In the copy, include exactly the lines from the one with "J1 pin 1: PWR -> GND" through the end of the data and no others, both ends kept, with every picture left out.
(Beginning of Input)
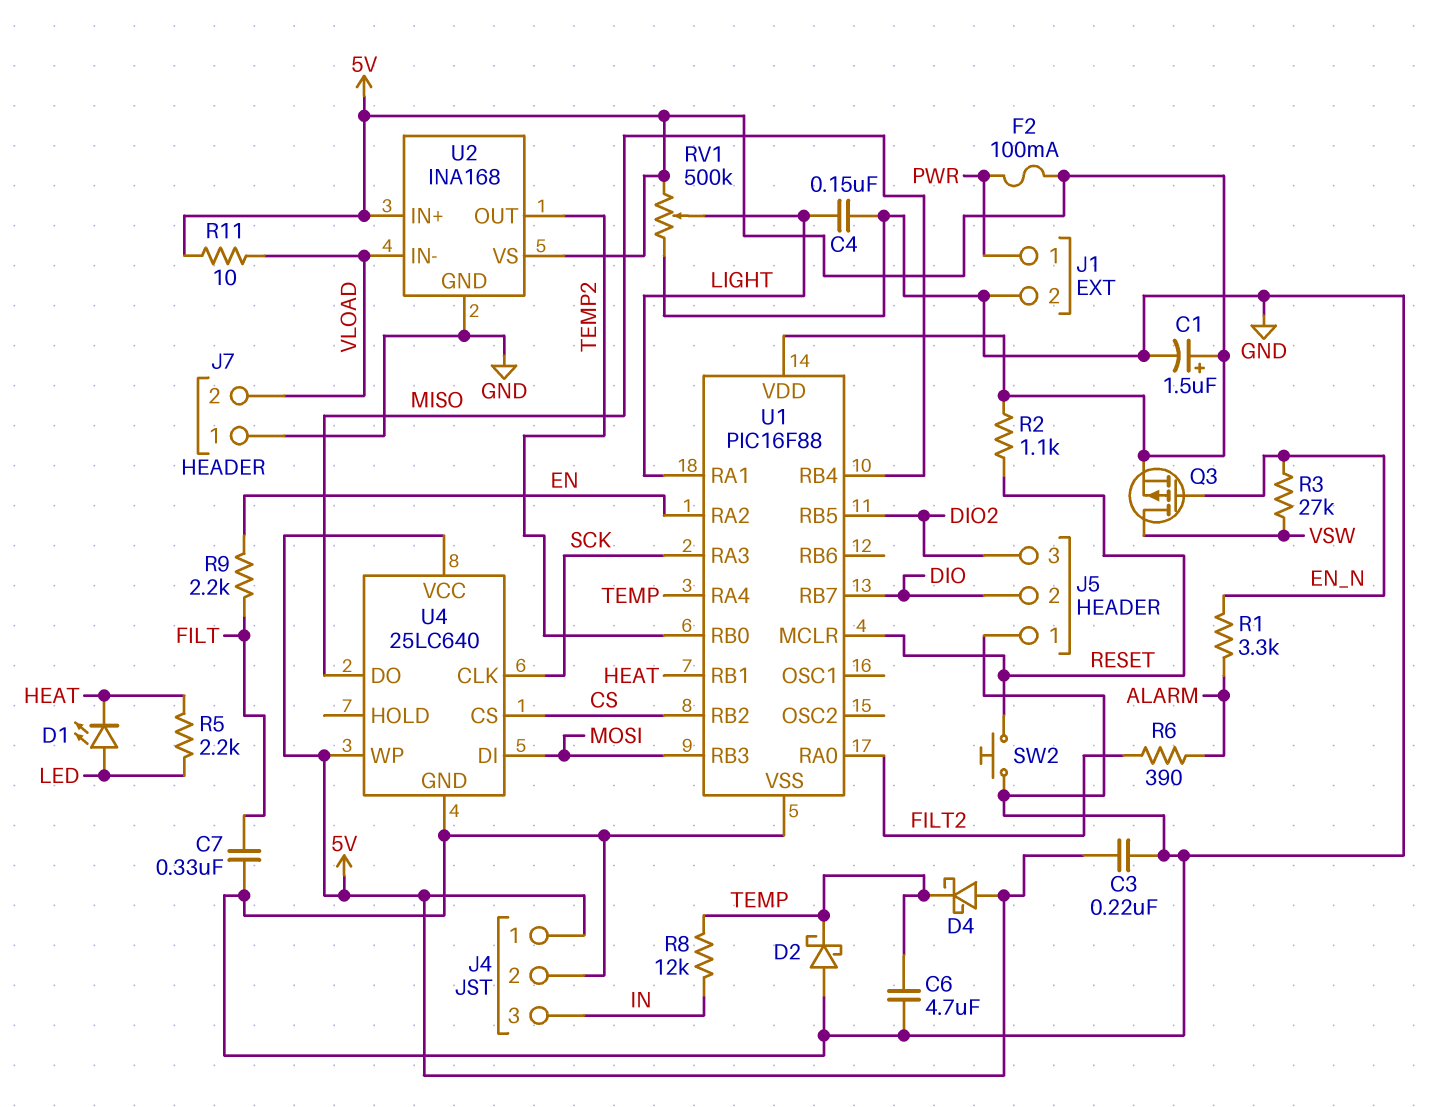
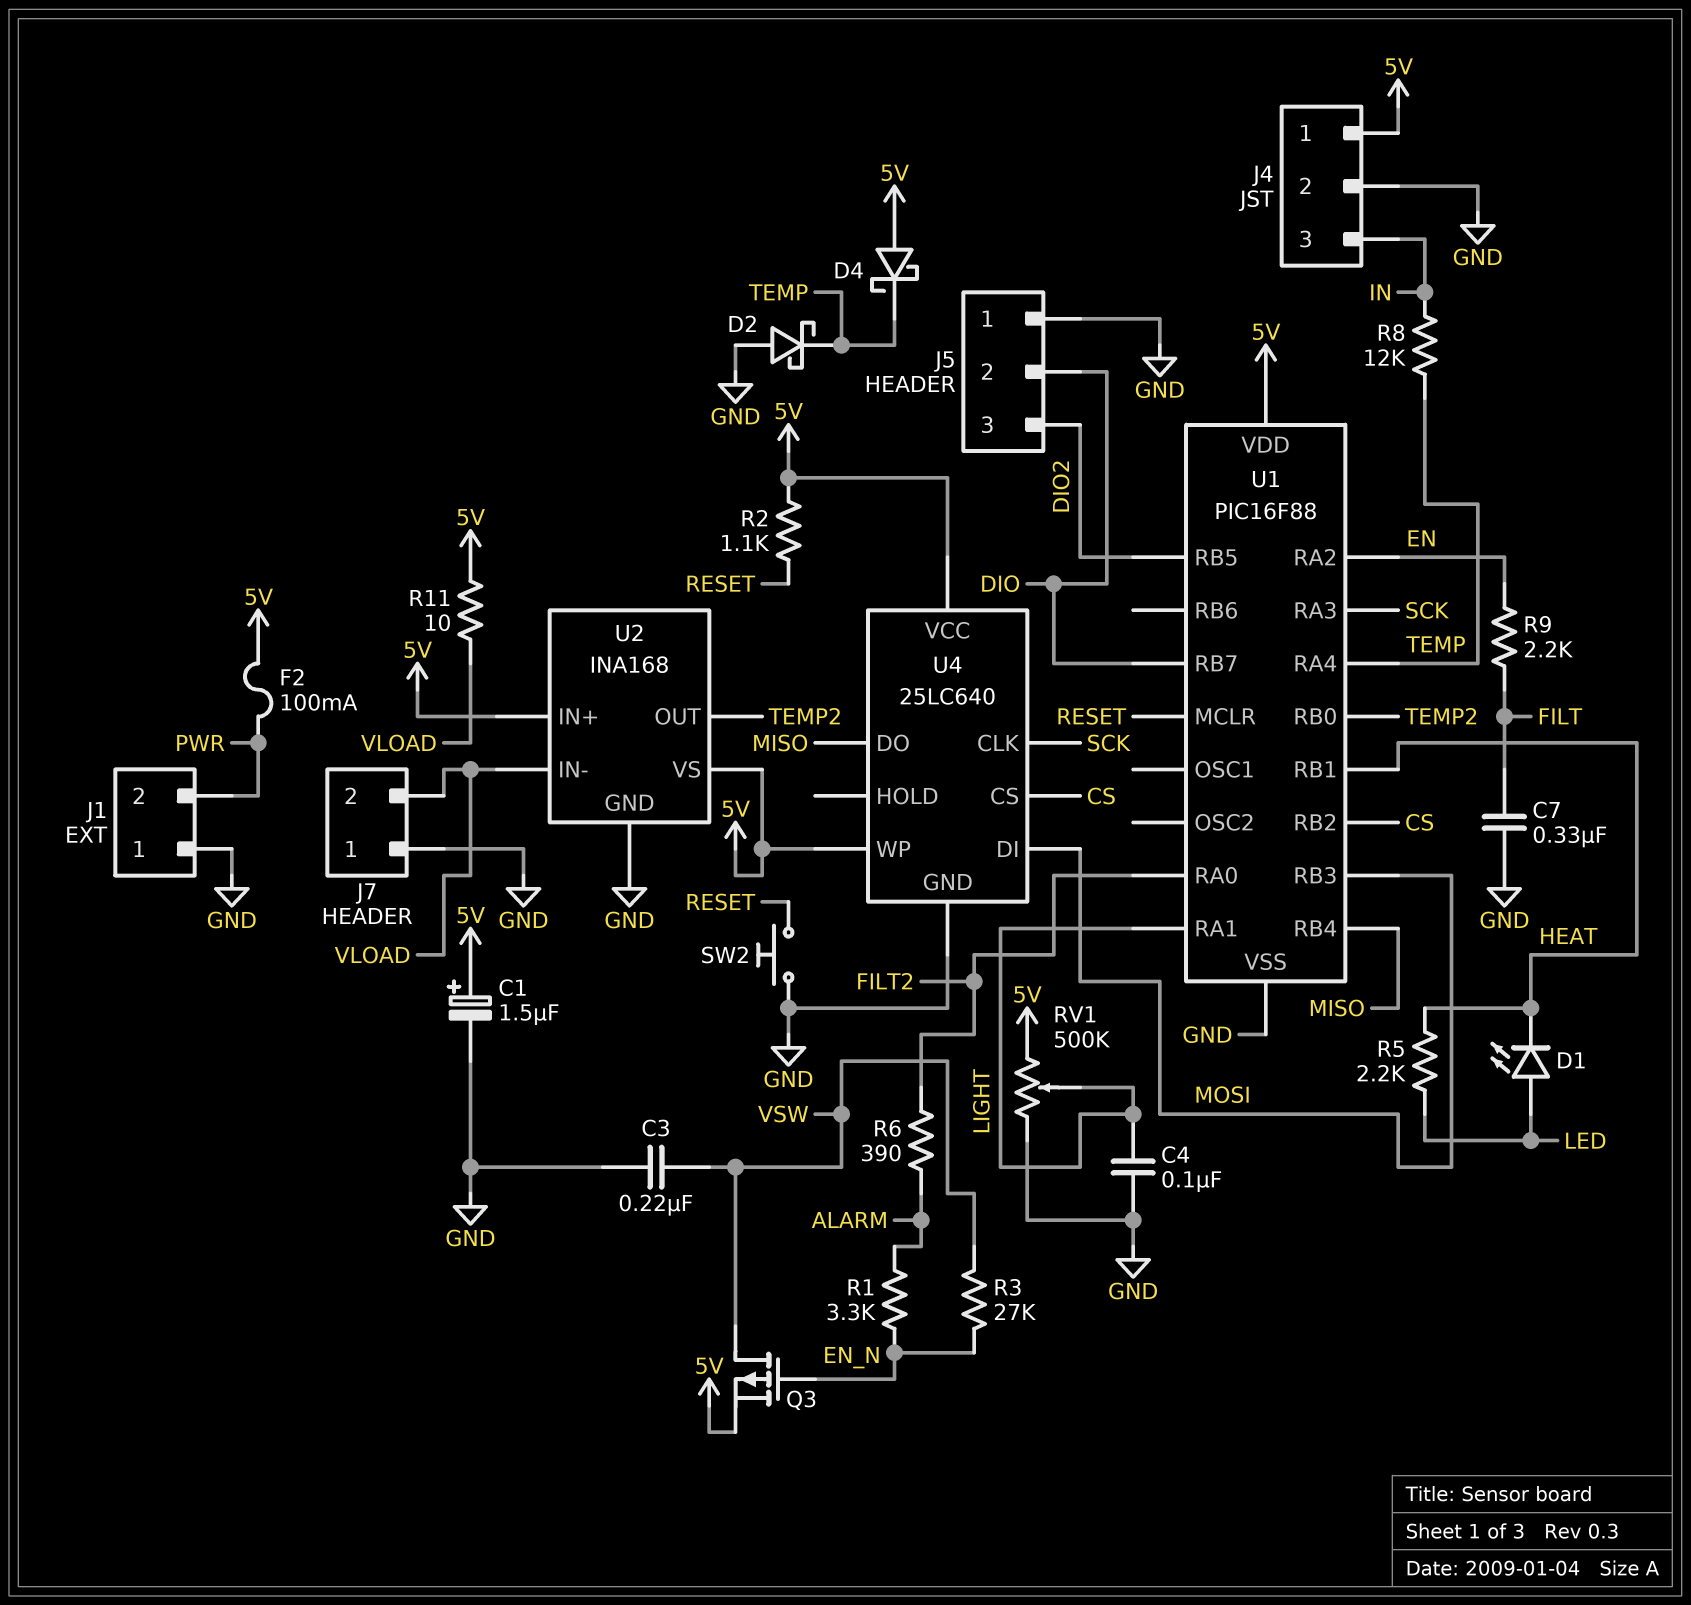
C3: 220nF (5V, GND) -> 220nF (GND, VSW)
C4: 150nF (GND, LIGHT) -> 100nF (GND, LIGHT)
C6: 4.7uF (GND, TEMP) -> none
J1 pin 1: PWR -> GND
J1 pin 2: GND -> PWR

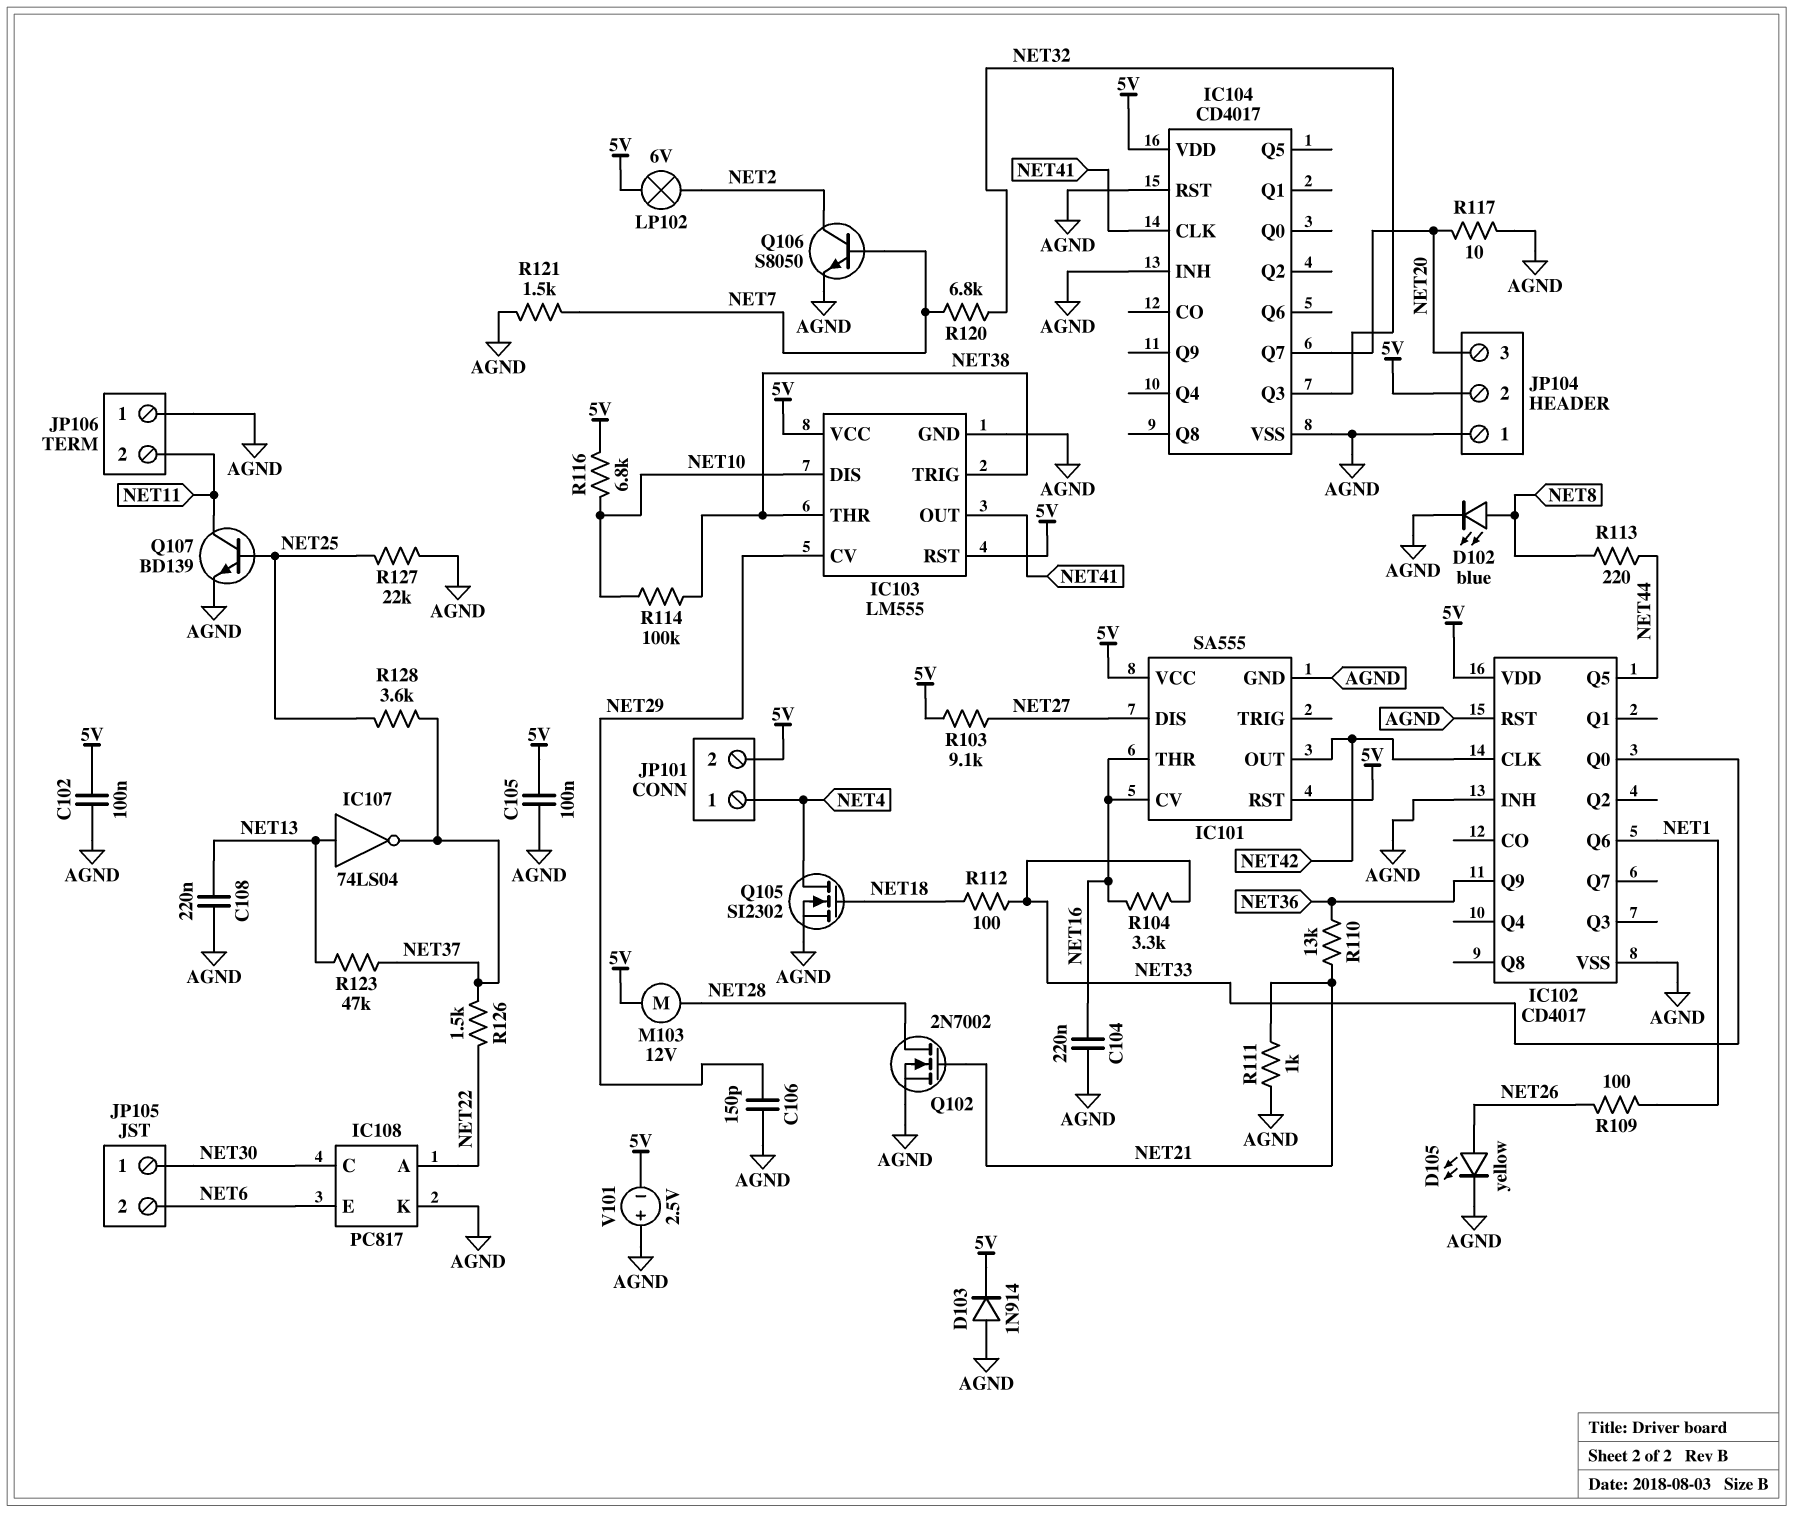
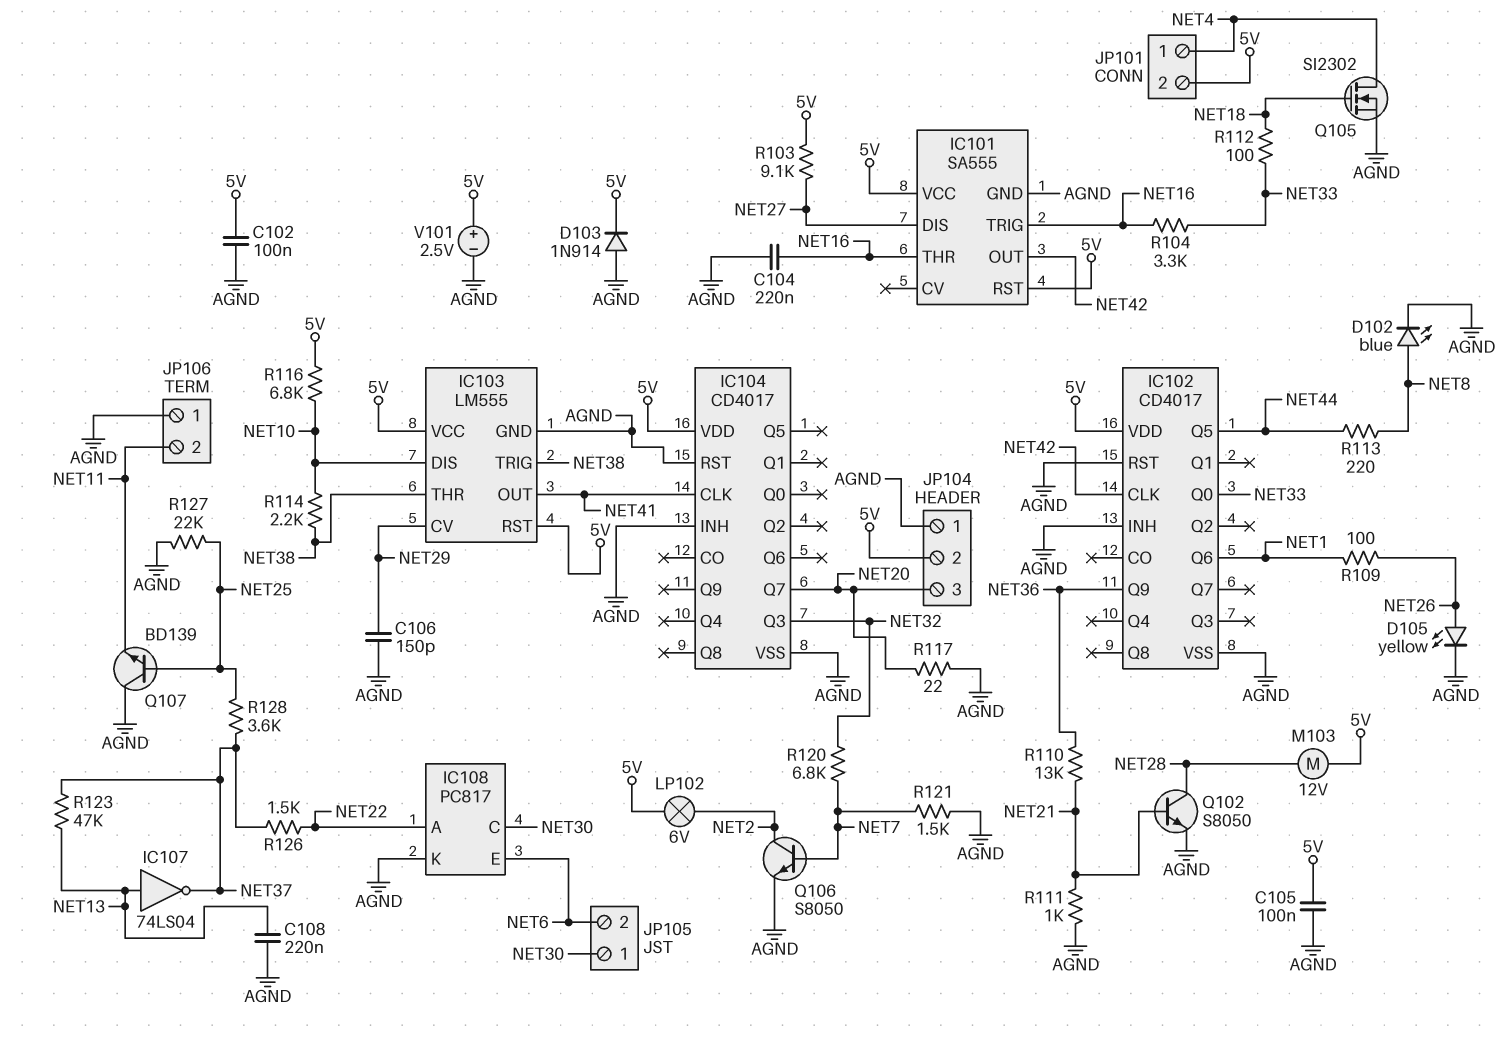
IC101 pin CV: NET16 -> none
IC101 pin TRIG: none -> NET16
Q102: NMOS 2N7002 (G NET21, D NET28, S AGND) -> NPN S8050 (B NET21, C NET28, E AGND)
Q107: NPN BD139 (B NET25, C NET11, E AGND) -> NPN BD139 (B NET25, C AGND, E NET11)
R114: 100k (NET10, NET38) -> 2.2k (NET10, NET38)
R117: 10 (AGND, NET20) -> 22 (AGND, NET20)
V101: 2.5V (plus AGND, minus 5V) -> 2.5V (plus 5V, minus AGND)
(End of Input)
- Reply -
J1 pin 1: PWR -> GND
J1 pin 2: GND -> PWR

IC101 pin CV: NET16 -> none
IC101 pin TRIG: none -> NET16
Q102: NMOS 2N7002 (G NET21, D NET28, S AGND) -> NPN S8050 (B NET21, C NET28, E AGND)
Q107: NPN BD139 (B NET25, C NET11, E AGND) -> NPN BD139 (B NET25, C AGND, E NET11)
R114: 100k (NET10, NET38) -> 2.2k (NET10, NET38)
R117: 10 (AGND, NET20) -> 22 (AGND, NET20)
V101: 2.5V (plus AGND, minus 5V) -> 2.5V (plus 5V, minus AGND)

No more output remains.